### Task instructions
Stop after the line with "rosy bottle [630"; until then, please copy every line of the records word for word from the first.

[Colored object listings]
::::

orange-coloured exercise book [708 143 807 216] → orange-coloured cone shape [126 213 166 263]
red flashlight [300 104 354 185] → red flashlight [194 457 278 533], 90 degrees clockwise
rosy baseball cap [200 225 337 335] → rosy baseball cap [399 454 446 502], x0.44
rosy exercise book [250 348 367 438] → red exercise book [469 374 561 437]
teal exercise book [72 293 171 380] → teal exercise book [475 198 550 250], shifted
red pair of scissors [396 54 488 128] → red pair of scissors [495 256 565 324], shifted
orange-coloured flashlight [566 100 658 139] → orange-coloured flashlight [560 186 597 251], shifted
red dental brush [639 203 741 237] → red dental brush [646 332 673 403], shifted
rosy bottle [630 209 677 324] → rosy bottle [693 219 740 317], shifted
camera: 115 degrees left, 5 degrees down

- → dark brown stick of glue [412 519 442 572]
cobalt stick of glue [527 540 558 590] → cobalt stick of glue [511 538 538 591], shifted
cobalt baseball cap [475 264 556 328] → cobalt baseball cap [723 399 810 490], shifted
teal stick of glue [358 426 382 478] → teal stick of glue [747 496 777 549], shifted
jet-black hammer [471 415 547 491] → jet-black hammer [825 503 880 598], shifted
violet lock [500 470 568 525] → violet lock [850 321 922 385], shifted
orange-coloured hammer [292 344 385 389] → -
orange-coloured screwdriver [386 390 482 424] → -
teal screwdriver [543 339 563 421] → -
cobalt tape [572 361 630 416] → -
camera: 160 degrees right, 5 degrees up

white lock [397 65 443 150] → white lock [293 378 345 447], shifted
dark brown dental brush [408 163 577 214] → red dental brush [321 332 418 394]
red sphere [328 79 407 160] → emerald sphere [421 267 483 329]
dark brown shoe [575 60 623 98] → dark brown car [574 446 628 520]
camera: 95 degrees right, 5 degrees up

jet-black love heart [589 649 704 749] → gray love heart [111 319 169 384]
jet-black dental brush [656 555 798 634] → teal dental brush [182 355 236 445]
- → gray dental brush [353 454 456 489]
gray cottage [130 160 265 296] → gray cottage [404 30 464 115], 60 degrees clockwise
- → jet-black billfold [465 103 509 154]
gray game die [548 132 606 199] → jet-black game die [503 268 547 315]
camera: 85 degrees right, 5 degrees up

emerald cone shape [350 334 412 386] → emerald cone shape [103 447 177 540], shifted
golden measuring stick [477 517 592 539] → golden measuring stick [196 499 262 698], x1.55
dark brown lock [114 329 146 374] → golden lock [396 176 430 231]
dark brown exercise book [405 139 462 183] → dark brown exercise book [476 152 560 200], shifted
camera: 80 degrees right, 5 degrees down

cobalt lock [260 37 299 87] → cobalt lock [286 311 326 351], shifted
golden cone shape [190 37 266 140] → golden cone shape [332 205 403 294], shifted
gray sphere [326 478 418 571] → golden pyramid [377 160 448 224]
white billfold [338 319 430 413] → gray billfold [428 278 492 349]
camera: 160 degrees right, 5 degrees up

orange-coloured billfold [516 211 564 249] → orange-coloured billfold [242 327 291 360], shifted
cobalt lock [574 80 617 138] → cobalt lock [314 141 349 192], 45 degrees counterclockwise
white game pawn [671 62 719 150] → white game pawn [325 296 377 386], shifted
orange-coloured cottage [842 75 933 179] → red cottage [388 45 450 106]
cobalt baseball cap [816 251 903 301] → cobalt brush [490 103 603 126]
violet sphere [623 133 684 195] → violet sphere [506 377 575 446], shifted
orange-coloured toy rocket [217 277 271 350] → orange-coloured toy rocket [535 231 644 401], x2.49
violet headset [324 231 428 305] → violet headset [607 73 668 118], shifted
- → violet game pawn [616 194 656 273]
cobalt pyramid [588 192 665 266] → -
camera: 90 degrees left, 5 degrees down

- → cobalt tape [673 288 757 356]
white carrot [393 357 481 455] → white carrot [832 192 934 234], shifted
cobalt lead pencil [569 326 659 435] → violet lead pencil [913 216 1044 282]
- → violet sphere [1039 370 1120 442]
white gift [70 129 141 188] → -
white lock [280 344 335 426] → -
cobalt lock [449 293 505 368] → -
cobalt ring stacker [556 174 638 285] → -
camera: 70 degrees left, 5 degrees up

::::

### Your solution
orange-coloured exercise book [708 143 807 216] → orange-coloured cone shape [126 213 166 263]
red flashlight [300 104 354 185] → red flashlight [194 457 278 533], 90 degrees clockwise
rosy baseball cap [200 225 337 335] → rosy baseball cap [399 454 446 502], x0.44
rosy exercise book [250 348 367 438] → red exercise book [469 374 561 437]
teal exercise book [72 293 171 380] → teal exercise book [475 198 550 250], shifted
red pair of scissors [396 54 488 128] → red pair of scissors [495 256 565 324], shifted
orange-coloured flashlight [566 100 658 139] → orange-coloured flashlight [560 186 597 251], shifted
red dental brush [639 203 741 237] → red dental brush [646 332 673 403], shifted
rosy bottle [630 209 677 324] → rosy bottle [693 219 740 317], shifted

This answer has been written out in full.